(WHAT IS EXPECTED): Beneath this task are records; count how many lines include the string "RADIO" and answer with that number alone.

[Edit tracking data]
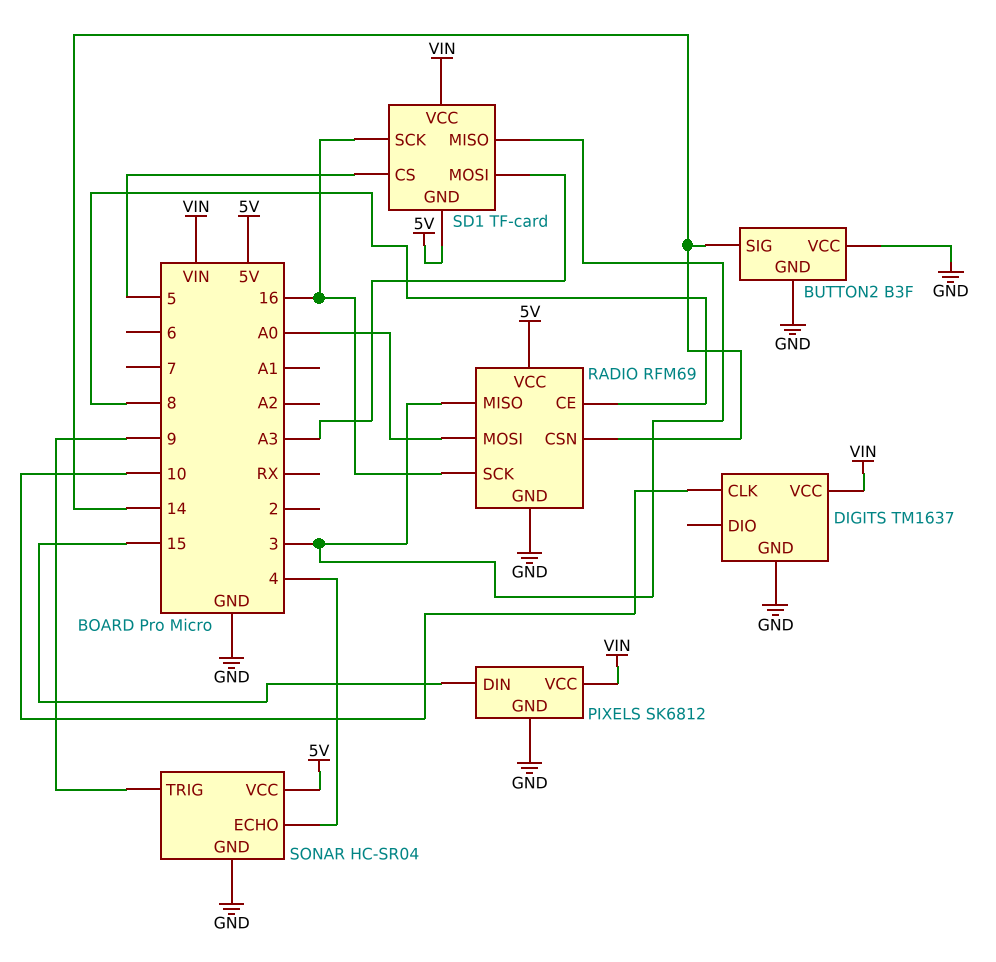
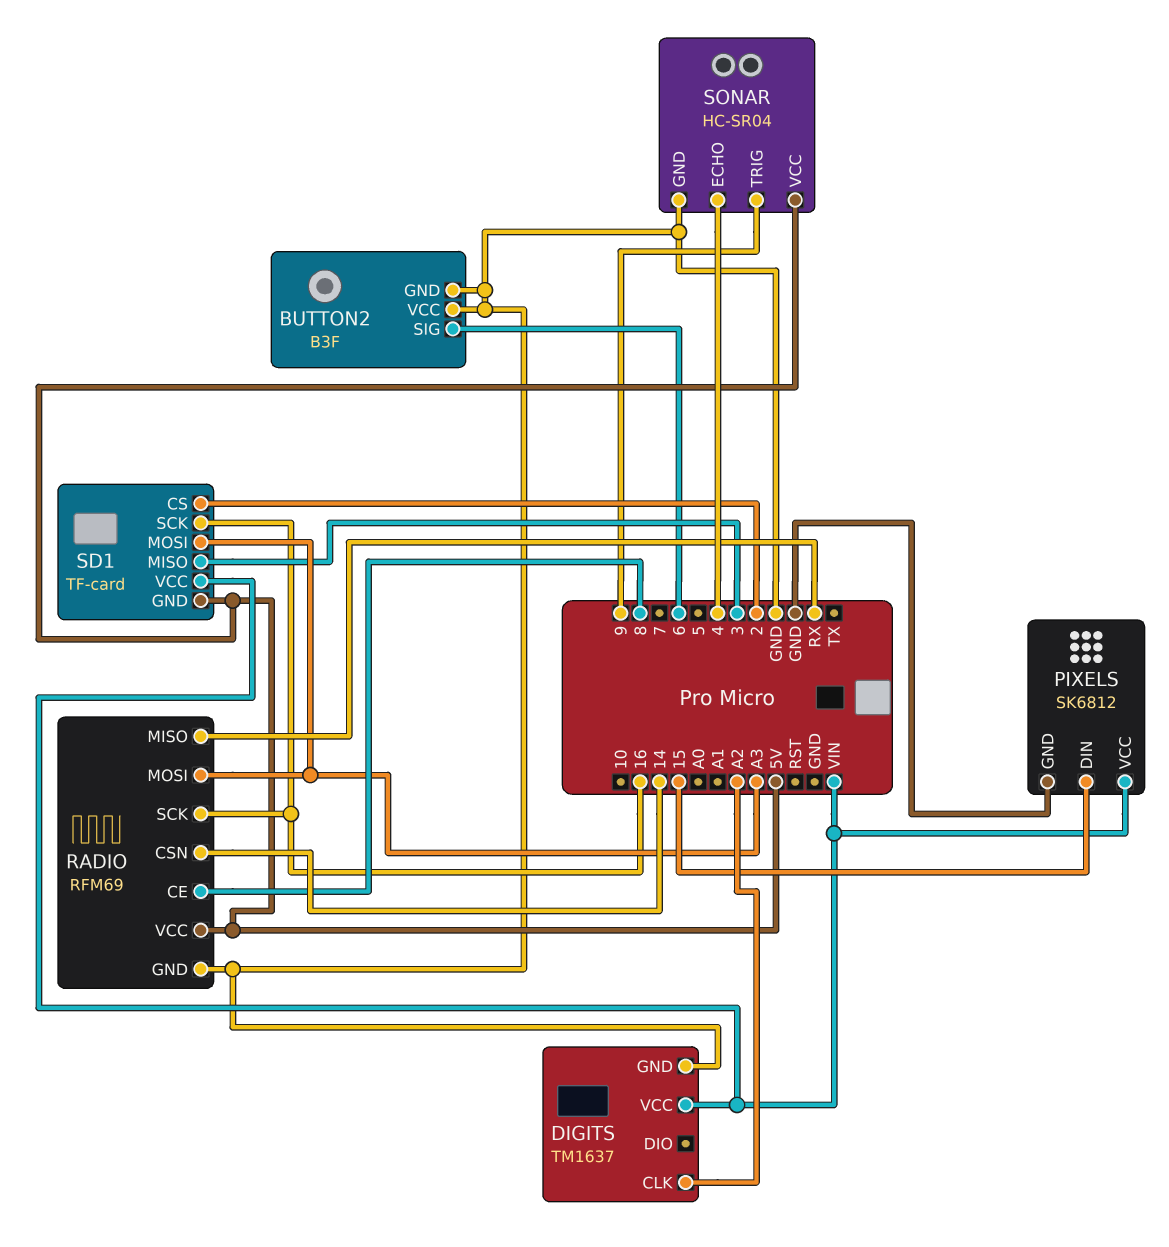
BUTTON2 pin SIG: 14 -> 6
DIGITS pin CLK: 10 -> A2
RADIO pin MISO: 3 -> RX
RADIO pin MOSI: A0 -> A3
SD1 pin CS: 5 -> 2

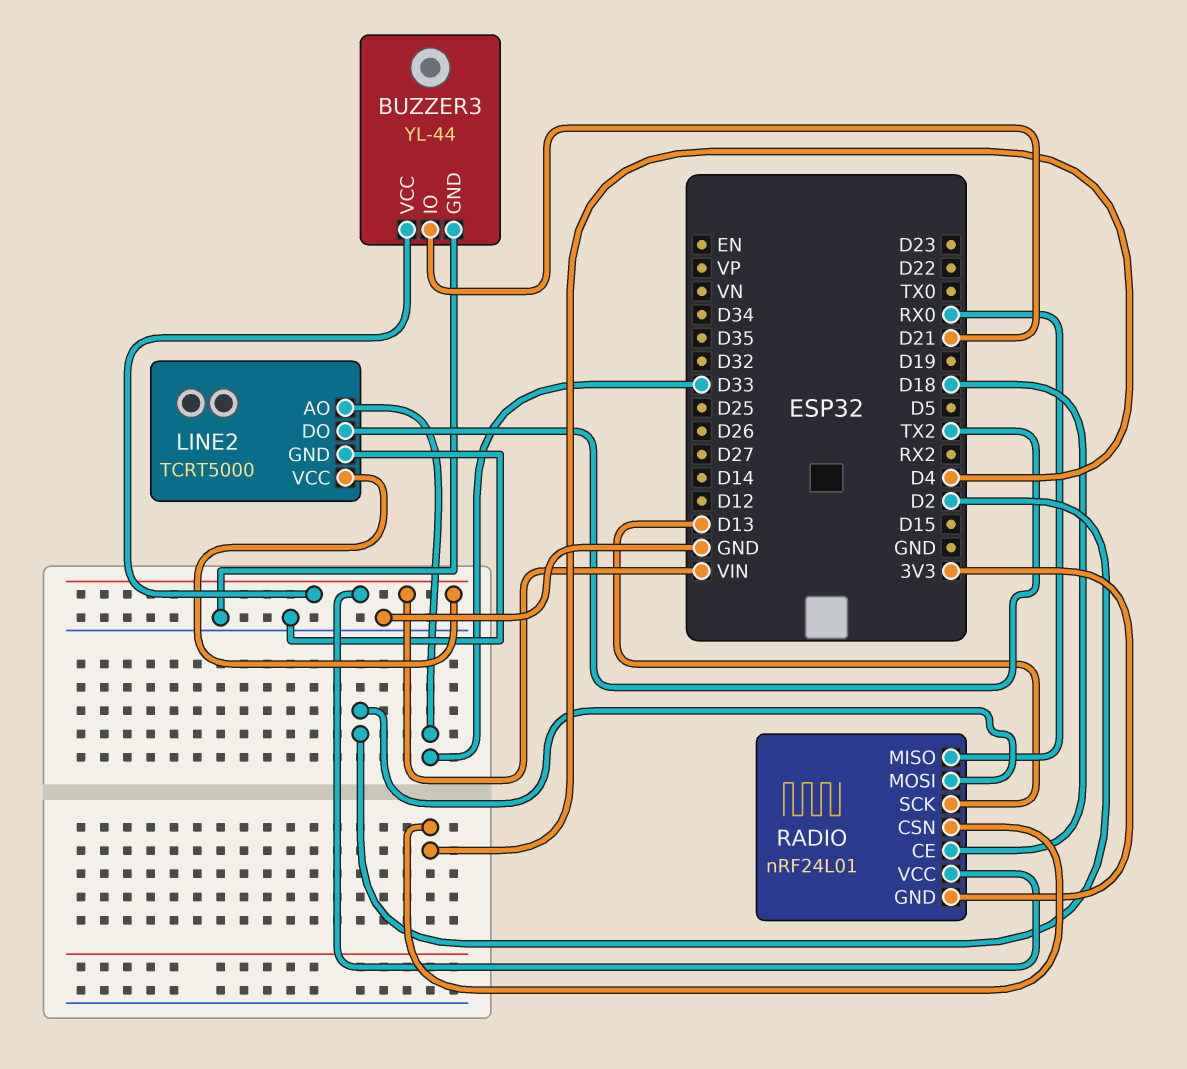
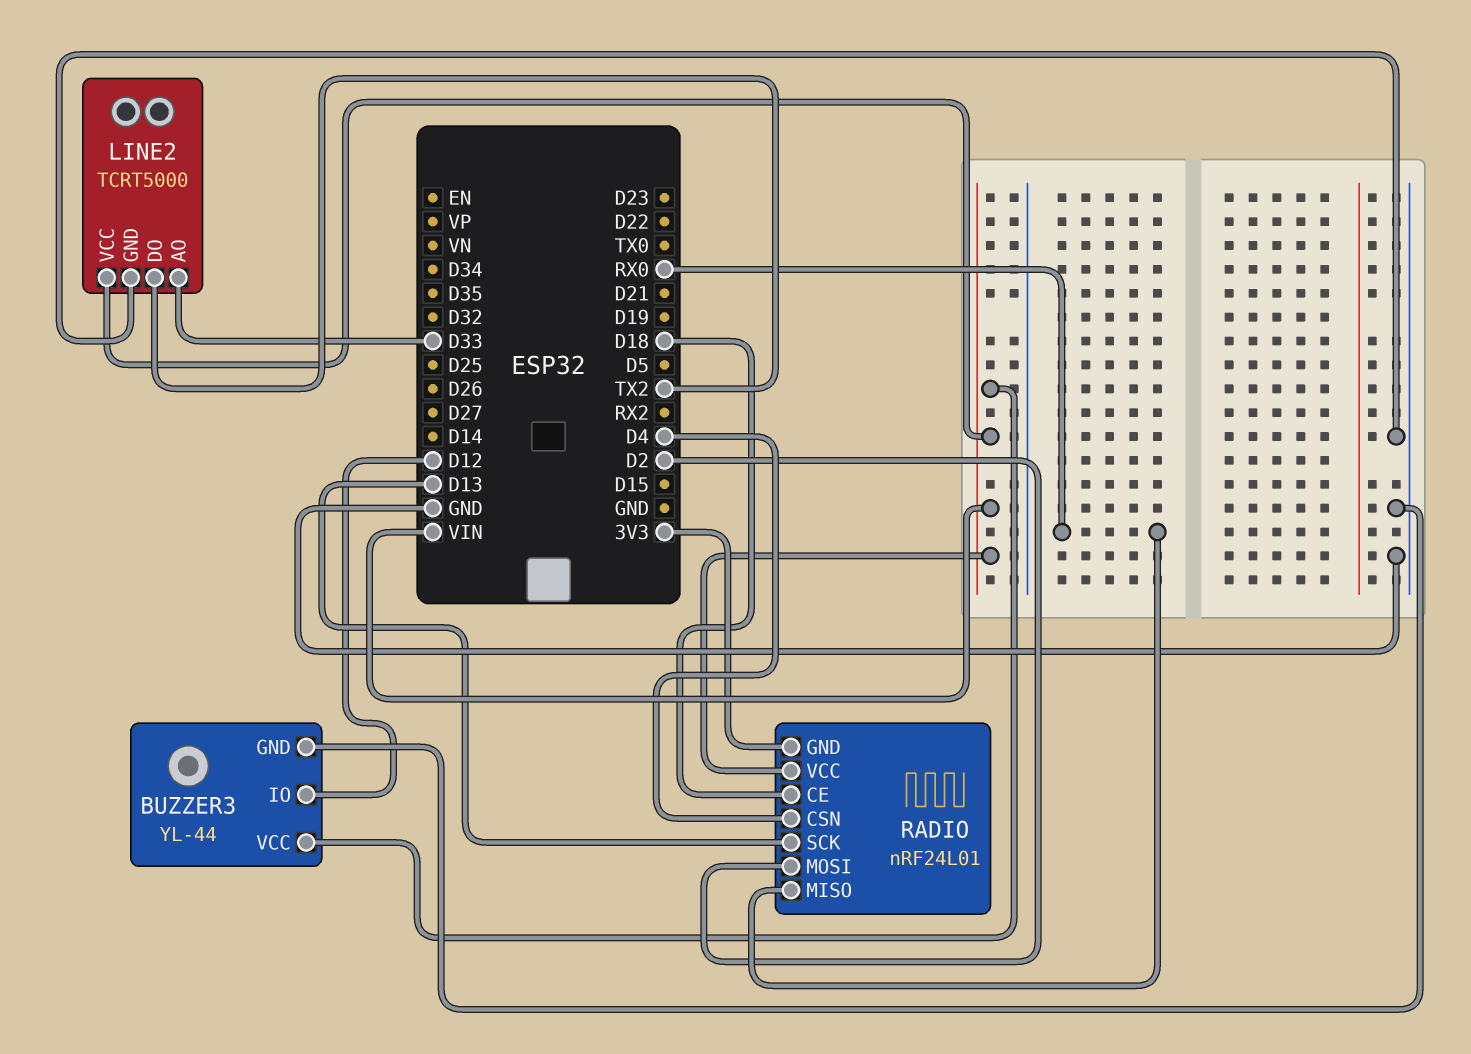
BUZZER3 pin IO: D21 -> D12

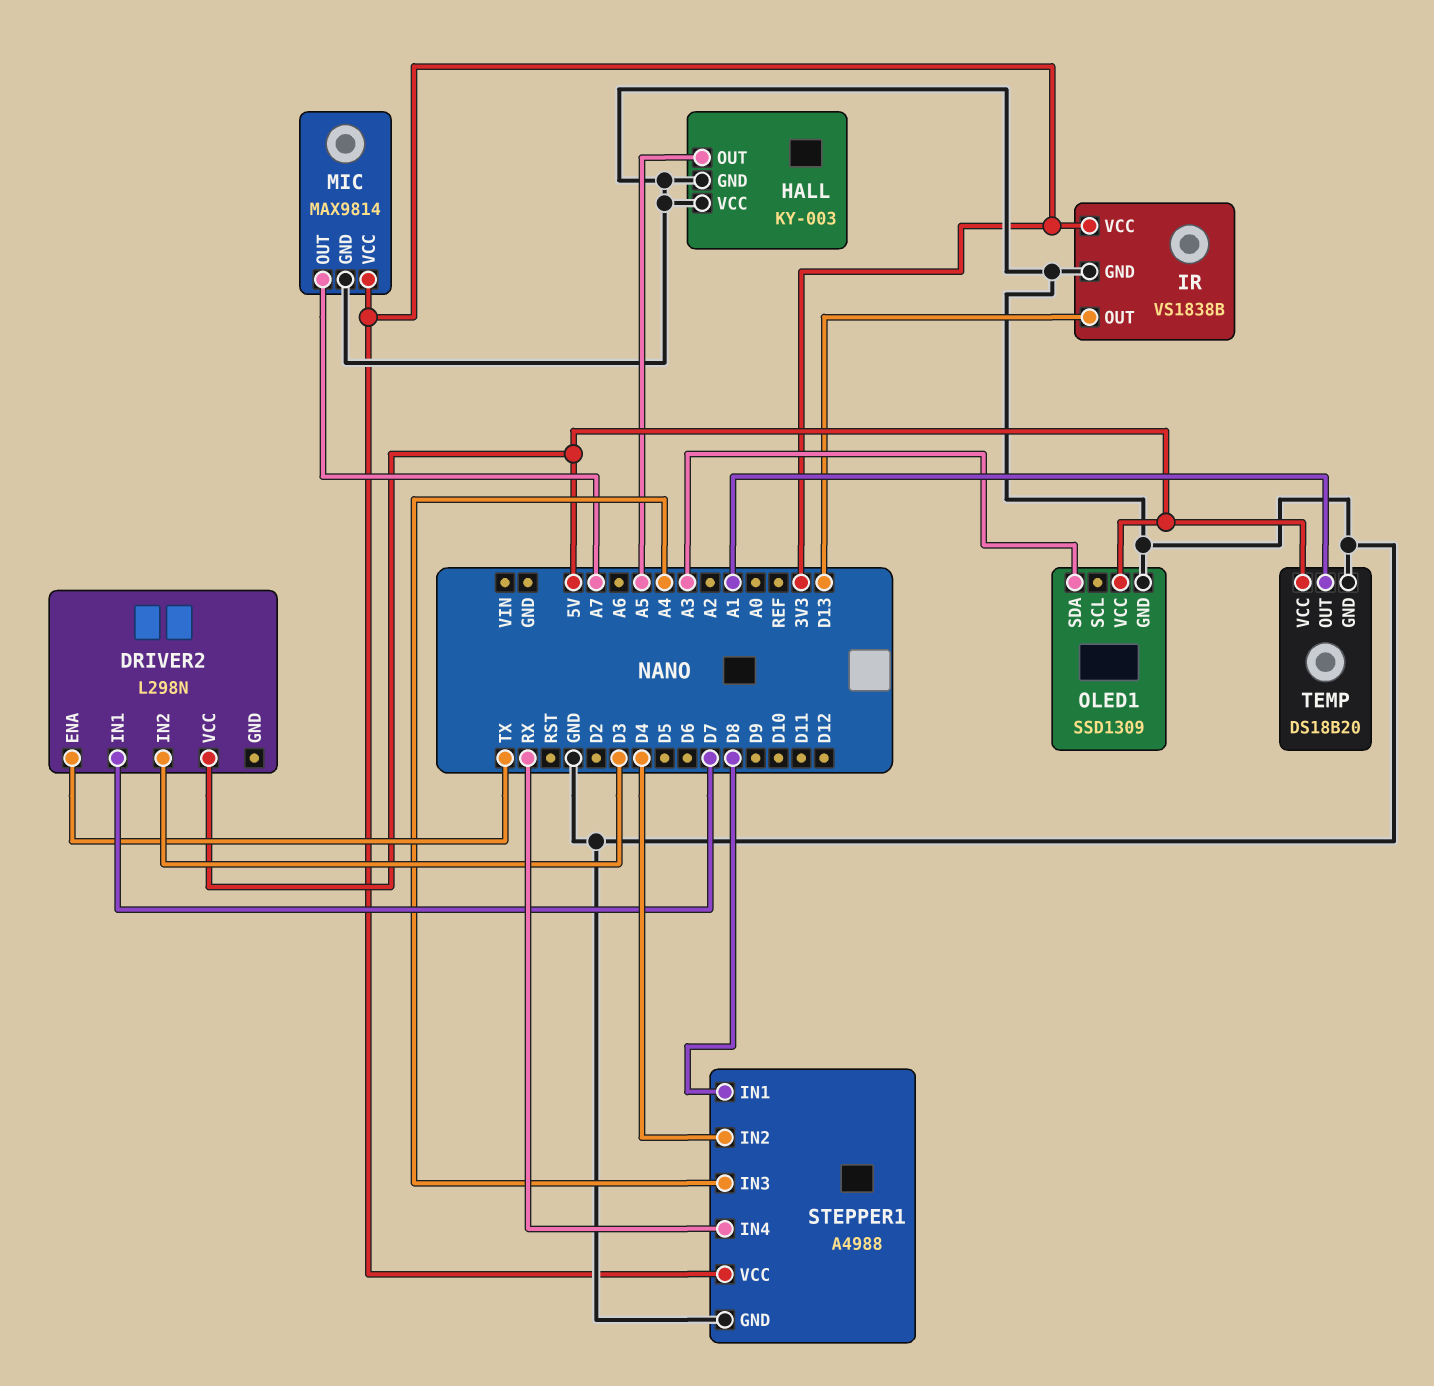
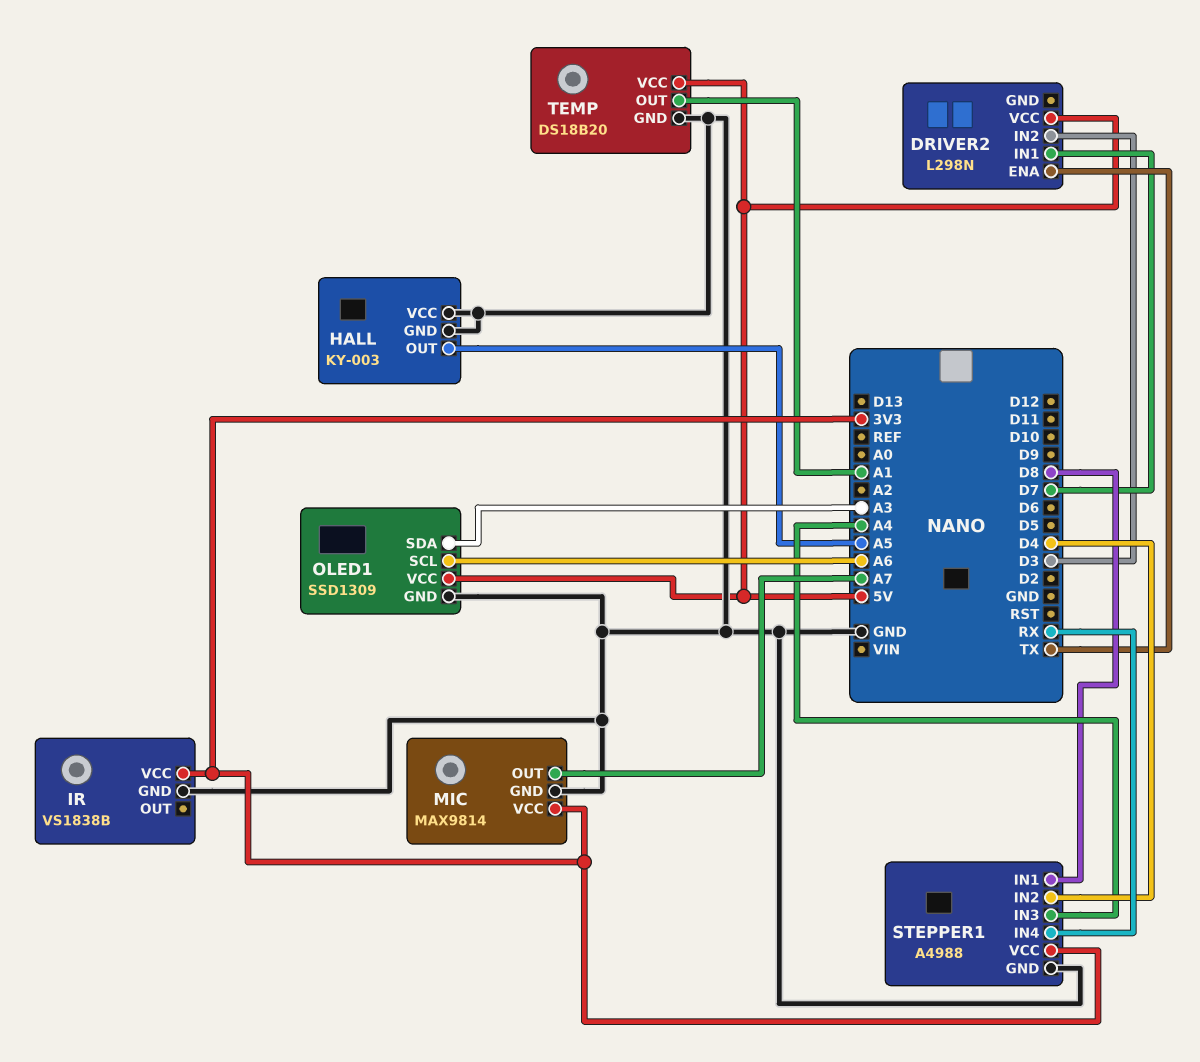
IR pin OUT: D13 -> none
OLED1 pin SCL: none -> A6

(REPLY TO THE EXERCISE): 2